• **WHAT IS EXPECTED**: Please write out, exactly, every line of the listing from its first line through the one that includes "red tile I3:I4 level 1 -> none".
=== Begin Enclosure ===
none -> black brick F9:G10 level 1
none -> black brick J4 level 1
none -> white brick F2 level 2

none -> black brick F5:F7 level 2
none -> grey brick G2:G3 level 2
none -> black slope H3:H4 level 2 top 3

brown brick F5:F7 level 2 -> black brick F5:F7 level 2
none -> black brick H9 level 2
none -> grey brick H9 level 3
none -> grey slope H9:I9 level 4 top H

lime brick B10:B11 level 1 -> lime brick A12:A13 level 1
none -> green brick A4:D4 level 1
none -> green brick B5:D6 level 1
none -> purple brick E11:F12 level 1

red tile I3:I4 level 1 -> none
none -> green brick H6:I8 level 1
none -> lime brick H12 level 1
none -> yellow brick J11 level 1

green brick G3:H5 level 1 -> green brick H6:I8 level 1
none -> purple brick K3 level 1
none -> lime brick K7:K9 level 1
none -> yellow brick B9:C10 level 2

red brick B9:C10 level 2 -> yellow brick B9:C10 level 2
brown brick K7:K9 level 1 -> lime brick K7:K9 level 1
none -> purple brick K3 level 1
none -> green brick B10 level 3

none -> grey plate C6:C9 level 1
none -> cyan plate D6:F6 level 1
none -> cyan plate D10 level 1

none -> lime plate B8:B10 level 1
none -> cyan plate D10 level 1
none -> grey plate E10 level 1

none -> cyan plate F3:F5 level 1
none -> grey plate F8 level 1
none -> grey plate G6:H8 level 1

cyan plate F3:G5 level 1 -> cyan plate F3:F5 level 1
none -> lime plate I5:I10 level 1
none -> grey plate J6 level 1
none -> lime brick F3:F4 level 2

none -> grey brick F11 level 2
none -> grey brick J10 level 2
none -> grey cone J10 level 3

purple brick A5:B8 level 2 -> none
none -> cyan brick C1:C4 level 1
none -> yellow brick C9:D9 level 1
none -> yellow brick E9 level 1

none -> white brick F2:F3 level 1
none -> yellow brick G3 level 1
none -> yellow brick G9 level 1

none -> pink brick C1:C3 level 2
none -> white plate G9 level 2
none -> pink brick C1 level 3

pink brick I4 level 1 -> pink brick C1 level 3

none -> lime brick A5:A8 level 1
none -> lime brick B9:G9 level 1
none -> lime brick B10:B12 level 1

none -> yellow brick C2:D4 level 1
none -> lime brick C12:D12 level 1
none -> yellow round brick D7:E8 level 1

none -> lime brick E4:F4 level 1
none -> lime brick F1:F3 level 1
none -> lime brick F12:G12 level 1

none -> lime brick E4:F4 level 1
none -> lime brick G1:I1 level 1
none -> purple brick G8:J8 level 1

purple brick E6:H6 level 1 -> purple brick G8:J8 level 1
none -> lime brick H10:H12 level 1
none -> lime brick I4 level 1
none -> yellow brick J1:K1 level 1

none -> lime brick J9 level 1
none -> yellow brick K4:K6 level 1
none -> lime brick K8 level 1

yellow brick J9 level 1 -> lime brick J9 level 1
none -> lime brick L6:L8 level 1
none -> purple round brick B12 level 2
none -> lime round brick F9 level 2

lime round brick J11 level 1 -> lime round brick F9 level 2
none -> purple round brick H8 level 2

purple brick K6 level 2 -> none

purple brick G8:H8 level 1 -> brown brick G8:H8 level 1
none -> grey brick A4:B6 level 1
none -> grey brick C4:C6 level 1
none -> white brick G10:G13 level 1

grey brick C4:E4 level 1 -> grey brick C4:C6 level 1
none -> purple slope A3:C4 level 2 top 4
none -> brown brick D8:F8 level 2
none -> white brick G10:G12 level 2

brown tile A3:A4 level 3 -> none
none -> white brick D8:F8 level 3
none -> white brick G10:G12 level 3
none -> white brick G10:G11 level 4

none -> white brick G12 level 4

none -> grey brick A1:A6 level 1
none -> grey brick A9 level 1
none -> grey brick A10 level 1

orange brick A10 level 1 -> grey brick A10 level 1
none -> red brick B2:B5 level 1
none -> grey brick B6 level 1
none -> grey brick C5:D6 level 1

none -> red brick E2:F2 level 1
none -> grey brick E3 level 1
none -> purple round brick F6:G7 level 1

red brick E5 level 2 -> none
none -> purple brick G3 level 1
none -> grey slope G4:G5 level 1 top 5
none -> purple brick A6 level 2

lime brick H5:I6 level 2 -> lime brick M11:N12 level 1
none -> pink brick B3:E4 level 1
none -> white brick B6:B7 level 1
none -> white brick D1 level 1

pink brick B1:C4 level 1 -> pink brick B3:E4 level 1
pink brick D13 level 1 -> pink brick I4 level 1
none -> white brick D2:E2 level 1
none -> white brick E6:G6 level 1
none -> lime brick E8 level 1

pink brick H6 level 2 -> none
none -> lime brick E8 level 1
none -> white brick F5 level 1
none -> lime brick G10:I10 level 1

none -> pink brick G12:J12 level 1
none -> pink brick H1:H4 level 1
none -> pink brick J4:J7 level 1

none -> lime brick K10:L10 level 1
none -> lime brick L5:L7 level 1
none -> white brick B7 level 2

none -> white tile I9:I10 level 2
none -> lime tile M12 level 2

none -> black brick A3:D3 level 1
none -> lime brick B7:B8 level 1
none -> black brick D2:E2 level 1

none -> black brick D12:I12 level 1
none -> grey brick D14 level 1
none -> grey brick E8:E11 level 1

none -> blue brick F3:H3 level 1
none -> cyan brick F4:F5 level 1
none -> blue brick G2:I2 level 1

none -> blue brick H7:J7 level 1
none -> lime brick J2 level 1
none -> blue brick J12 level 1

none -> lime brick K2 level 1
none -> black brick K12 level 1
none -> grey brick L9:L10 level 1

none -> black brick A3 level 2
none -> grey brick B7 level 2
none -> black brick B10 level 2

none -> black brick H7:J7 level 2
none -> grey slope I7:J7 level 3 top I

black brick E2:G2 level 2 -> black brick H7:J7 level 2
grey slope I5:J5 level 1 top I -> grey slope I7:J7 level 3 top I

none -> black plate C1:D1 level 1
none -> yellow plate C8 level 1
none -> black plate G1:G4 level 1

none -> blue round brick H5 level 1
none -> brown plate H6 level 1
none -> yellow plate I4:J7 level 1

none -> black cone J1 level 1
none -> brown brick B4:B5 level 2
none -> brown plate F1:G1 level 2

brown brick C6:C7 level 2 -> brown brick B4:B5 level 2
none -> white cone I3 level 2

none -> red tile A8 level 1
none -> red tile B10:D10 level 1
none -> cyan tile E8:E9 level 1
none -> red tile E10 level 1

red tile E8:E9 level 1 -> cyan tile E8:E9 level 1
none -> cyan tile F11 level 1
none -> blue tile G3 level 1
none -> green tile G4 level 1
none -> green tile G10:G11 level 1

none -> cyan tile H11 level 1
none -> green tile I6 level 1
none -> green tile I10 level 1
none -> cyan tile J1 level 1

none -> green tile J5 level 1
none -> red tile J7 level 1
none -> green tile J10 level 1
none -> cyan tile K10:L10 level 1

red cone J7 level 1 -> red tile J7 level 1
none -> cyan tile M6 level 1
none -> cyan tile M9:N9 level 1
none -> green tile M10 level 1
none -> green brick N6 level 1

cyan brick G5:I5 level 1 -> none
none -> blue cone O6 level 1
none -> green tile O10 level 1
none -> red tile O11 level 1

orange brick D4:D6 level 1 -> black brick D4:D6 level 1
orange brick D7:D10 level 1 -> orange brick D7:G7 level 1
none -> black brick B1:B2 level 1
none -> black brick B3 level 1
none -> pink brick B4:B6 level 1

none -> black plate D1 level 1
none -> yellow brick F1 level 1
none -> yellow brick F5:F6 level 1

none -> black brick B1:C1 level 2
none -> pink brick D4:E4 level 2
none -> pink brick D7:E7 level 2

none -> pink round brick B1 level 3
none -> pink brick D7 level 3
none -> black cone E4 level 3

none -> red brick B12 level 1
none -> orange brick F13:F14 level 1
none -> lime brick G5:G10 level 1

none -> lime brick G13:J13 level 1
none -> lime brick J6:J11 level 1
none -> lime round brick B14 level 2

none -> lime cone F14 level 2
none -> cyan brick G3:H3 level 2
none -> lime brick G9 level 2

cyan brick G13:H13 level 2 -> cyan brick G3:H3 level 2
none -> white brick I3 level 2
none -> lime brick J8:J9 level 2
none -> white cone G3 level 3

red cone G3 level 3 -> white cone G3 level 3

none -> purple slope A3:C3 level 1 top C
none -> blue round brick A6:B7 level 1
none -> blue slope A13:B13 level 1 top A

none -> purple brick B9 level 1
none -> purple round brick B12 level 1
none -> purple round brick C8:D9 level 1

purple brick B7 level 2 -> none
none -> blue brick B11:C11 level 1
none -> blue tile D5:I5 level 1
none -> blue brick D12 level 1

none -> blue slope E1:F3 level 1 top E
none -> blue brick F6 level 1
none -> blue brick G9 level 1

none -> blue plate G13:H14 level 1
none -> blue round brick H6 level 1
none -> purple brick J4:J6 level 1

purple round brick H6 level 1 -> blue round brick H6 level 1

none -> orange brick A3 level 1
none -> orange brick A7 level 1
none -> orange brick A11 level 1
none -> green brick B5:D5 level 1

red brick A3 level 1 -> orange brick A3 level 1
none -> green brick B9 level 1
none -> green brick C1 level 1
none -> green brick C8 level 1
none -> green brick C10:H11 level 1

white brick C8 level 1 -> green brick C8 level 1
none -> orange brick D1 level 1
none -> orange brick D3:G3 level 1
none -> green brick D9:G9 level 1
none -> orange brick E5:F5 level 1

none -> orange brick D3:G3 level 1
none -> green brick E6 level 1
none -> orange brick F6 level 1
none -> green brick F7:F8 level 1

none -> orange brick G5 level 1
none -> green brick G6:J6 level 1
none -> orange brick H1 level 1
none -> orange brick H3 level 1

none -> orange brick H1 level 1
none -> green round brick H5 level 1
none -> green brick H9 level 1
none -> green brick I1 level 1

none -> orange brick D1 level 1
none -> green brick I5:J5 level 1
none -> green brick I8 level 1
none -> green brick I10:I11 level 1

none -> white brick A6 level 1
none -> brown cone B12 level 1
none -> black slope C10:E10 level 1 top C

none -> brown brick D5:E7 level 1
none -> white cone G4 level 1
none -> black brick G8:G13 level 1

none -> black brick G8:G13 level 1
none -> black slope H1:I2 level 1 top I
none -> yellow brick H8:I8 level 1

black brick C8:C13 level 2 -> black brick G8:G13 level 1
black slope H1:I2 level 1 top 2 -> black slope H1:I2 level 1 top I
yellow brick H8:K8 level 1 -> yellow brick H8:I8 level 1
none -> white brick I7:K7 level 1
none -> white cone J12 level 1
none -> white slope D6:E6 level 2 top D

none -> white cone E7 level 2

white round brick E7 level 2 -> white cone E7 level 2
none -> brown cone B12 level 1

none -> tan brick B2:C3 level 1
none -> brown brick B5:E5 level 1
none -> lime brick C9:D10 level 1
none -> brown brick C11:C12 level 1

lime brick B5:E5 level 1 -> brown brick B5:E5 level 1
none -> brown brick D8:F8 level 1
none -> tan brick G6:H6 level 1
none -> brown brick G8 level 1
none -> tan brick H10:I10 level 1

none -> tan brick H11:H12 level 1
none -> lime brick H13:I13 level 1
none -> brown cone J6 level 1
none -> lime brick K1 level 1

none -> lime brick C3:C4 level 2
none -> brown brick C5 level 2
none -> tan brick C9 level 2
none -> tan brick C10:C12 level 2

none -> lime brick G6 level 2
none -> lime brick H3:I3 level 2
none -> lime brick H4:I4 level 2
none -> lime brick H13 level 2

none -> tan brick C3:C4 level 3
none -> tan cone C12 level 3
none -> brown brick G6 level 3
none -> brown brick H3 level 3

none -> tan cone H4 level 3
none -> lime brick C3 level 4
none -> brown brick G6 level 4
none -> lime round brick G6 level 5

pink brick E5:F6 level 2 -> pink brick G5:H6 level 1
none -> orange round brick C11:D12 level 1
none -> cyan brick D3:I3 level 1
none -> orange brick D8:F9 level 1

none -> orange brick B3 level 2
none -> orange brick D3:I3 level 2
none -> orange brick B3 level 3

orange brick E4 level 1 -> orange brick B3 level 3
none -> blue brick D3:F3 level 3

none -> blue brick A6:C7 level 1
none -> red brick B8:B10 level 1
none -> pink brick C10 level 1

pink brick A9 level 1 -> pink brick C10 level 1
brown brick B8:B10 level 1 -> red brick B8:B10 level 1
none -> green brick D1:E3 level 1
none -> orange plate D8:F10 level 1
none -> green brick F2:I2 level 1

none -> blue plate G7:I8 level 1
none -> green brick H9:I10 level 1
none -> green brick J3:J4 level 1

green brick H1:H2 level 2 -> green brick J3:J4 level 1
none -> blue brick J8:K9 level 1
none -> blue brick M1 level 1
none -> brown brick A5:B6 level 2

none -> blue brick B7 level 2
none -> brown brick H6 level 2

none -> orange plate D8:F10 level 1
=== End Enclosure ===
• **RESULT OF THE EXERCISE**:
none -> black brick F9:G10 level 1
none -> black brick J4 level 1
none -> white brick F2 level 2

none -> black brick F5:F7 level 2
none -> grey brick G2:G3 level 2
none -> black slope H3:H4 level 2 top 3

brown brick F5:F7 level 2 -> black brick F5:F7 level 2
none -> black brick H9 level 2
none -> grey brick H9 level 3
none -> grey slope H9:I9 level 4 top H

lime brick B10:B11 level 1 -> lime brick A12:A13 level 1
none -> green brick A4:D4 level 1
none -> green brick B5:D6 level 1
none -> purple brick E11:F12 level 1

red tile I3:I4 level 1 -> none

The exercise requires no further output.